= Records to process =
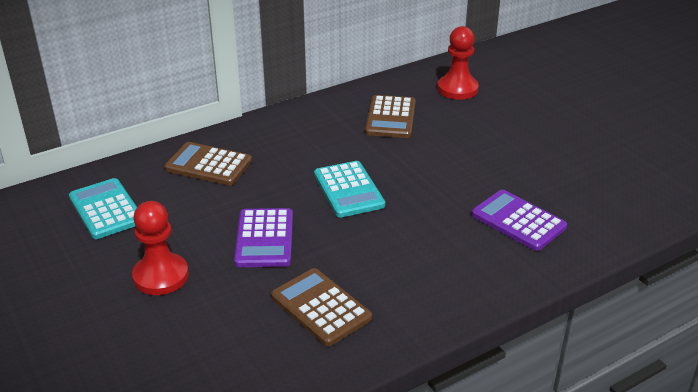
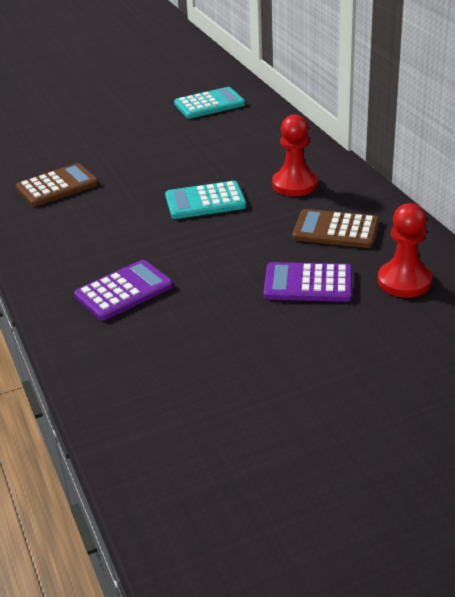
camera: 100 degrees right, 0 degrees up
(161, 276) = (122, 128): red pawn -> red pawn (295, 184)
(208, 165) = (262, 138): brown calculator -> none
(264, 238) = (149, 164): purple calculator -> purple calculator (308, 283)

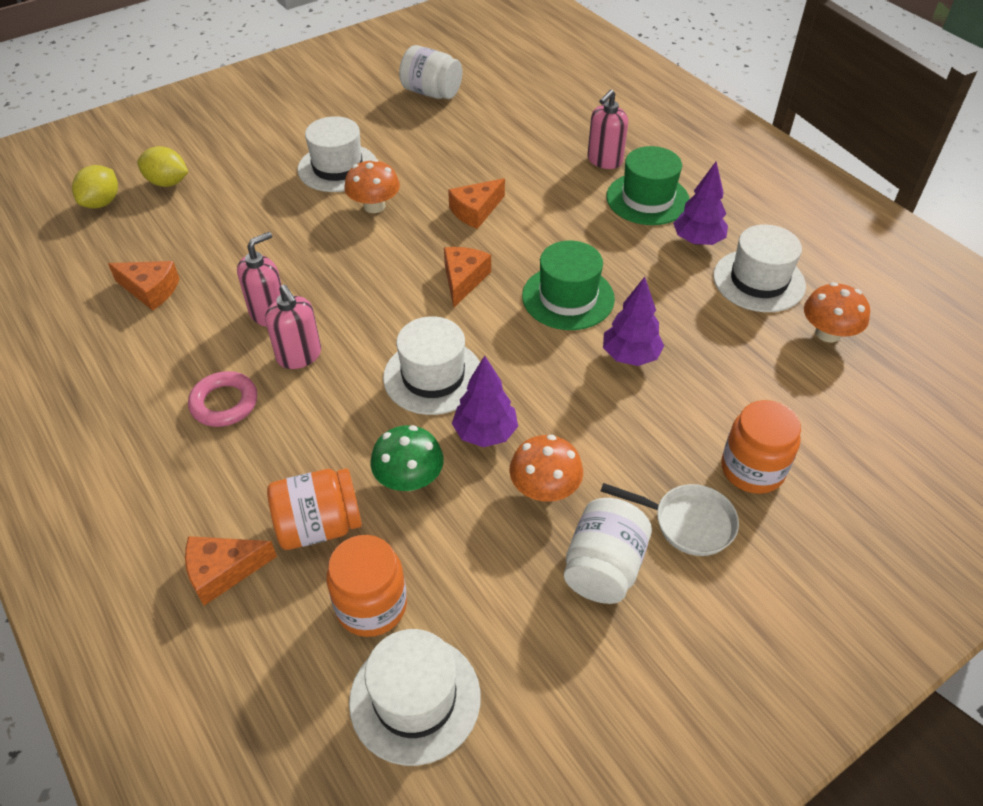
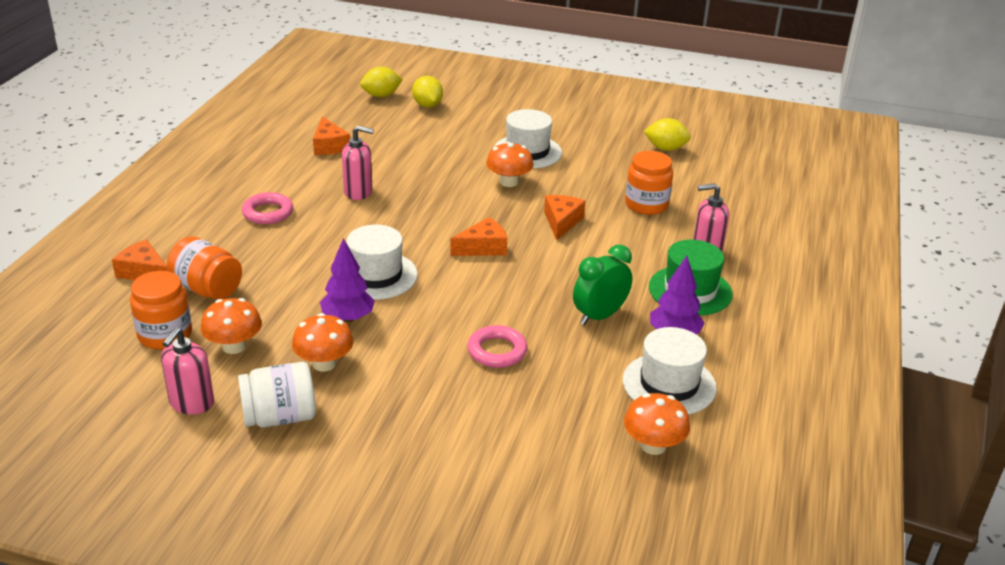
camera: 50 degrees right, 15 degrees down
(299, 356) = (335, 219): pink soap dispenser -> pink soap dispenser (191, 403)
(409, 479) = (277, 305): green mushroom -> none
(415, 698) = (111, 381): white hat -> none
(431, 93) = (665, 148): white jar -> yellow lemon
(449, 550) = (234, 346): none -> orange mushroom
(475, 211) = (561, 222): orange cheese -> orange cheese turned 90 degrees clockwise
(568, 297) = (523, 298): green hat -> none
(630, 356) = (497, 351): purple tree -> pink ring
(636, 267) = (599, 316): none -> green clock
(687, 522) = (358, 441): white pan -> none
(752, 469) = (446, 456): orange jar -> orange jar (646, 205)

= Task requirements =
Make an exact copy of the lines running from the one with "(415, 698) = (111, 381): white hat -> none" to the last line of the listing, including both ends.

= Expected output =
(415, 698) = (111, 381): white hat -> none
(431, 93) = (665, 148): white jar -> yellow lemon
(449, 550) = (234, 346): none -> orange mushroom
(475, 211) = (561, 222): orange cheese -> orange cheese turned 90 degrees clockwise
(568, 297) = (523, 298): green hat -> none
(630, 356) = (497, 351): purple tree -> pink ring
(636, 267) = (599, 316): none -> green clock
(687, 522) = (358, 441): white pan -> none
(752, 469) = (446, 456): orange jar -> orange jar (646, 205)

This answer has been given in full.